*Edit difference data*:
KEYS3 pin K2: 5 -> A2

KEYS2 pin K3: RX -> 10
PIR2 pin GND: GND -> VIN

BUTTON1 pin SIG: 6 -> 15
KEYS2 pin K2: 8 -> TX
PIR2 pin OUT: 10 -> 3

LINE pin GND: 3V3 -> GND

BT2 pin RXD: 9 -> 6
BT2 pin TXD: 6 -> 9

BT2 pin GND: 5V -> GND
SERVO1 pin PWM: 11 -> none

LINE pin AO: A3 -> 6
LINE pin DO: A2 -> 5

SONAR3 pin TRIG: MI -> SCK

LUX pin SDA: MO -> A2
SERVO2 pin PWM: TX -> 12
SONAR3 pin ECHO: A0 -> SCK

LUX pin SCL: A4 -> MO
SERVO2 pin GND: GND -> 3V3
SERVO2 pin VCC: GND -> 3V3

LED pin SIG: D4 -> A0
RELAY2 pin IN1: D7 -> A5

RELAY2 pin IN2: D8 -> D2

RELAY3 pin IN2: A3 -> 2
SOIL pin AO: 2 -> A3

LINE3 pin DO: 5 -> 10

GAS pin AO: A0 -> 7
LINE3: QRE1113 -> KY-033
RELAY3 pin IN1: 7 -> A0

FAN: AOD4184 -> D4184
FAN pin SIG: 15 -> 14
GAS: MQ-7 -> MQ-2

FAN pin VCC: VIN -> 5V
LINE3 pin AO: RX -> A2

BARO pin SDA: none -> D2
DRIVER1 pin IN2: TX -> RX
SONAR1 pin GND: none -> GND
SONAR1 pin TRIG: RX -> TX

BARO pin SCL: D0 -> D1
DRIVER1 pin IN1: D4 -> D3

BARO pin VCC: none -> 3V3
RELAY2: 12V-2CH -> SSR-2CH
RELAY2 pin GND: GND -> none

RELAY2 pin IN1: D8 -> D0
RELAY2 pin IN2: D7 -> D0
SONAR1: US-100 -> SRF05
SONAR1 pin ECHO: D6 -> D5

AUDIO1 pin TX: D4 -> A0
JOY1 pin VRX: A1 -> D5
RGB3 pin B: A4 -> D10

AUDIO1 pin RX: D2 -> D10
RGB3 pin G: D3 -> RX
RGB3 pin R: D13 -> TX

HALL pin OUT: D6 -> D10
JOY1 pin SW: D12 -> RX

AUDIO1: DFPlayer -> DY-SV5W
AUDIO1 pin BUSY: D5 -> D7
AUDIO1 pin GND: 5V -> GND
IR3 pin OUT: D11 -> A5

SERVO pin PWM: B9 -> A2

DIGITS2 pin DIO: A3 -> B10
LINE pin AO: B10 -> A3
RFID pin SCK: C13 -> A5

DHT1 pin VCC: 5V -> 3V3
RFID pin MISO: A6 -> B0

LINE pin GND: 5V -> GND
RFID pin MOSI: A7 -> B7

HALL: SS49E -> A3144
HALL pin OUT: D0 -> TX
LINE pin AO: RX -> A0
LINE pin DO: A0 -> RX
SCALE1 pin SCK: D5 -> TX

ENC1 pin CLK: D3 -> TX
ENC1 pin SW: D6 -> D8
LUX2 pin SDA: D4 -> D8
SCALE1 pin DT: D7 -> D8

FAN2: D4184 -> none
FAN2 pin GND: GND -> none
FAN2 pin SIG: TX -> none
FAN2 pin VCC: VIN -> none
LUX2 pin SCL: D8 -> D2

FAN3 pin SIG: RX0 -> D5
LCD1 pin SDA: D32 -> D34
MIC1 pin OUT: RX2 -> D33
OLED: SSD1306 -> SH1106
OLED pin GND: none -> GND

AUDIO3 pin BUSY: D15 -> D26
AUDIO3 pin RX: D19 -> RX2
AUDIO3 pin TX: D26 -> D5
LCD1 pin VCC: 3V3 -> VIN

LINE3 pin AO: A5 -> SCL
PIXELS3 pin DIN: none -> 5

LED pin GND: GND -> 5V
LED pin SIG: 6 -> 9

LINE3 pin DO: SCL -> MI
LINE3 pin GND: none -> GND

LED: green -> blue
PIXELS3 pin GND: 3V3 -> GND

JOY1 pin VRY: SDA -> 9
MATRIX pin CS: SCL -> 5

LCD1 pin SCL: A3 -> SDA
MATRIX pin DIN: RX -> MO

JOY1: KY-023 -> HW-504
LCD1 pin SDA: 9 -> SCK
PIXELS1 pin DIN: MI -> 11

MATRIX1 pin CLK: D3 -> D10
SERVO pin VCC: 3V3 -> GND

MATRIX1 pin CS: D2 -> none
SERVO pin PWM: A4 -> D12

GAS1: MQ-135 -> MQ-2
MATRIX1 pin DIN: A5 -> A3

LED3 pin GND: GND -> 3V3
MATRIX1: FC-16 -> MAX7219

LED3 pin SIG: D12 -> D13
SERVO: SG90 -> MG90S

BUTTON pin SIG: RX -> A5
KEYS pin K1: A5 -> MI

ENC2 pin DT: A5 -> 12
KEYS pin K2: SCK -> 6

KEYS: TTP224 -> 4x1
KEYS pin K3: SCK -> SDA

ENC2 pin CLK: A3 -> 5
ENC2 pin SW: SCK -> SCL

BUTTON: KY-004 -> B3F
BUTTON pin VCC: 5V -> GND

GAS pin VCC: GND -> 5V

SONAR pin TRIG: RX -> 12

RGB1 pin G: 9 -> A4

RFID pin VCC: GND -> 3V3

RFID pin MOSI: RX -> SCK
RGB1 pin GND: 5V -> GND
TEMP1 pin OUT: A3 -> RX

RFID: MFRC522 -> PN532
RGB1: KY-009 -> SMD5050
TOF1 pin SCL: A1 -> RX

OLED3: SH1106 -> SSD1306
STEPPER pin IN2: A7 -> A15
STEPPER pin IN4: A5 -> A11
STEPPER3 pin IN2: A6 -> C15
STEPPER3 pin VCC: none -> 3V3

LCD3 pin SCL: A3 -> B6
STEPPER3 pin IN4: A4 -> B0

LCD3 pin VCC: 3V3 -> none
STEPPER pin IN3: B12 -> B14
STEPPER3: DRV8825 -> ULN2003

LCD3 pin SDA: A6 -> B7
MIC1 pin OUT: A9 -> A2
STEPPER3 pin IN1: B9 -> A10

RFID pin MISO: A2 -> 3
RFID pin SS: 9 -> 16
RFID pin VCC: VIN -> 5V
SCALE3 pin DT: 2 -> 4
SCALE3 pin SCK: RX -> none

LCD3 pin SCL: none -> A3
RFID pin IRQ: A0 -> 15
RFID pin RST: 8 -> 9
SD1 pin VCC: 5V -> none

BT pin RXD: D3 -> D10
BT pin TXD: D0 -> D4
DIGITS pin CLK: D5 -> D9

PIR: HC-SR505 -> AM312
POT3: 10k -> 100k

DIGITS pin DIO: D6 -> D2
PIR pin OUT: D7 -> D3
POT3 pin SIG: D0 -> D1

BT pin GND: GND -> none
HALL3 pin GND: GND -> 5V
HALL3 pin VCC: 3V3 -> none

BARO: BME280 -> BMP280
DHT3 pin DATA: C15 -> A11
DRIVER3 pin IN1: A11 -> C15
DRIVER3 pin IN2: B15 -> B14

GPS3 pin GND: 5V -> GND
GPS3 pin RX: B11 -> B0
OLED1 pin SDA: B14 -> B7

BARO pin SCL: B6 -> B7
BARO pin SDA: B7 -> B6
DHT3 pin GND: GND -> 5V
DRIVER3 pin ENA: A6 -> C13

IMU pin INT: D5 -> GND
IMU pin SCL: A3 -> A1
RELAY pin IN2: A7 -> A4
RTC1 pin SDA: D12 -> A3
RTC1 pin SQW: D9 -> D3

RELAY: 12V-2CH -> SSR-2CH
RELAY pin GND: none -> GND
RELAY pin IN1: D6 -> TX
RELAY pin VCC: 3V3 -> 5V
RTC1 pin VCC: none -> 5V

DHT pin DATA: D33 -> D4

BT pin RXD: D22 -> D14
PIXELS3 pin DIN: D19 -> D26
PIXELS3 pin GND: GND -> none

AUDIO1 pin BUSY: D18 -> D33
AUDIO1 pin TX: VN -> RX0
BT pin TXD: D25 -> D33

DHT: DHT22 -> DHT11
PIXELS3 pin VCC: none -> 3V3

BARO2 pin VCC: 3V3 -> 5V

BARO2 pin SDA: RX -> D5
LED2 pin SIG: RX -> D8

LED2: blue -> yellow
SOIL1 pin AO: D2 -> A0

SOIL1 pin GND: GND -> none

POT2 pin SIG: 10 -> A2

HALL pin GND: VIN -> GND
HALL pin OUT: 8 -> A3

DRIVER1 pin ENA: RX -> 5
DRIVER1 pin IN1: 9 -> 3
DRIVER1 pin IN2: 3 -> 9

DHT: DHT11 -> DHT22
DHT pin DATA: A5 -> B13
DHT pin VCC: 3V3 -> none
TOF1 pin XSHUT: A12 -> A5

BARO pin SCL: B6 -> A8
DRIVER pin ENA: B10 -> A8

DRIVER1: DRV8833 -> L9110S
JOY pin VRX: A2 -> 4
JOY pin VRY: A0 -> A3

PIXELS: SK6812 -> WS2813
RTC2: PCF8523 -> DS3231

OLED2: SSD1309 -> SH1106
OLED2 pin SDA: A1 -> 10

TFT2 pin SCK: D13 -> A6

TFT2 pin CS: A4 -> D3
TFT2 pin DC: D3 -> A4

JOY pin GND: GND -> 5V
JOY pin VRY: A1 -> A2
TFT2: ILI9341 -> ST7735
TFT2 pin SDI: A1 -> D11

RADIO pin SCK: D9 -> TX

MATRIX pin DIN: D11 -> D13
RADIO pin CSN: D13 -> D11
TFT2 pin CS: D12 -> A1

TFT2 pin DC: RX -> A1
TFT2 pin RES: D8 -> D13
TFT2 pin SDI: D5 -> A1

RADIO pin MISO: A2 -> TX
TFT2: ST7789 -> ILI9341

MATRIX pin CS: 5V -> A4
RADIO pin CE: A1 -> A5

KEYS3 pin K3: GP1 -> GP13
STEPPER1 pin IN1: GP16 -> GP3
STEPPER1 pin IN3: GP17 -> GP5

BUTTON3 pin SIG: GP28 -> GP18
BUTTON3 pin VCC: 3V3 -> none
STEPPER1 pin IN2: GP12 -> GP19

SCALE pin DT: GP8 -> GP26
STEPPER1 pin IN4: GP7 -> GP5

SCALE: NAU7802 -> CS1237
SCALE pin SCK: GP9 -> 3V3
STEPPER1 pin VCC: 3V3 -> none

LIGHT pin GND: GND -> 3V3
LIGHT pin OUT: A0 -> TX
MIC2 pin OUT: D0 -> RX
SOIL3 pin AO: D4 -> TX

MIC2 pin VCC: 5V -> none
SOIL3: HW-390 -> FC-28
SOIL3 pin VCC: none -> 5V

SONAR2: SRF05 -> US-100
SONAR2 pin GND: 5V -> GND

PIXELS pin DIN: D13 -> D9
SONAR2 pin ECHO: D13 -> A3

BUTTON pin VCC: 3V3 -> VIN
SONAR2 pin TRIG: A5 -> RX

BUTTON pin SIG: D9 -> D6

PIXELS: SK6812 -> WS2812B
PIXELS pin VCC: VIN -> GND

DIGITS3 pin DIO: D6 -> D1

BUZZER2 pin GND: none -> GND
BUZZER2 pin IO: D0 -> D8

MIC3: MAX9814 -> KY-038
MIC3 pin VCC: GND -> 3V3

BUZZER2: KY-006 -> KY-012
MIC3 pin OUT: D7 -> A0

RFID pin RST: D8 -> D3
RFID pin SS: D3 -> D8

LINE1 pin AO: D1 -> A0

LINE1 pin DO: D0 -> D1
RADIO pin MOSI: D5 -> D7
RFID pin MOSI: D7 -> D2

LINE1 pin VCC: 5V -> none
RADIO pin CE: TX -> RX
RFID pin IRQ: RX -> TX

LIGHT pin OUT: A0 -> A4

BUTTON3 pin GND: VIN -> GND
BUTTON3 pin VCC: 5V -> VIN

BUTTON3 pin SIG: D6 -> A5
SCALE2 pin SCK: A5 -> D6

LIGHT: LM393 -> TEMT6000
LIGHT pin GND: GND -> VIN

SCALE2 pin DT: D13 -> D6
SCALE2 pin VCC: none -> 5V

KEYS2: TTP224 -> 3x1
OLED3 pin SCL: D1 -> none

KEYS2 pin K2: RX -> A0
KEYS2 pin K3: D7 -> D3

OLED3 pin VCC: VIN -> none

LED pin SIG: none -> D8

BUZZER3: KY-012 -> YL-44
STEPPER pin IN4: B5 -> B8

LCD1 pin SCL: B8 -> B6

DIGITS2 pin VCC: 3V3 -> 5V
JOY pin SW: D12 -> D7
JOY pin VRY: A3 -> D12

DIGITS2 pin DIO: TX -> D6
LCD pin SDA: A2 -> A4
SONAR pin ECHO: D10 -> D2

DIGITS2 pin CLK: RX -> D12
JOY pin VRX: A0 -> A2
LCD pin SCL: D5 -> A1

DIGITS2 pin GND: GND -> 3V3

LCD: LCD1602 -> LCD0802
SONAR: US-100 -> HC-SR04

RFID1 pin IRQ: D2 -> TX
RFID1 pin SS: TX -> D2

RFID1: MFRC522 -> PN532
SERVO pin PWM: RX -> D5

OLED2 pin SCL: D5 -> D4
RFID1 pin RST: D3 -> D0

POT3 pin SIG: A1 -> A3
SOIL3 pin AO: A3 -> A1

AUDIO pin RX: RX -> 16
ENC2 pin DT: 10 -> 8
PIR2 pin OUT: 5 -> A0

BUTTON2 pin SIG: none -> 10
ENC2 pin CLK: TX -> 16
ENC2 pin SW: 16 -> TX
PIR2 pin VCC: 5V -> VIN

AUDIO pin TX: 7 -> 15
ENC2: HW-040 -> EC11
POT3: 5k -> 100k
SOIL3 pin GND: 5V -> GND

*WHAT IS EXPECTED*:
Given the records above, return exactly the lines starting at the line containing "DHT3 pin DATA: C15 -> A11" and ending at the line containing "RTC1 pin SDA: D12 -> A3", including both.

*SOLUTION TO THE EXERCISE*:
DHT3 pin DATA: C15 -> A11
DRIVER3 pin IN1: A11 -> C15
DRIVER3 pin IN2: B15 -> B14

GPS3 pin GND: 5V -> GND
GPS3 pin RX: B11 -> B0
OLED1 pin SDA: B14 -> B7

BARO pin SCL: B6 -> B7
BARO pin SDA: B7 -> B6
DHT3 pin GND: GND -> 5V
DRIVER3 pin ENA: A6 -> C13

IMU pin INT: D5 -> GND
IMU pin SCL: A3 -> A1
RELAY pin IN2: A7 -> A4
RTC1 pin SDA: D12 -> A3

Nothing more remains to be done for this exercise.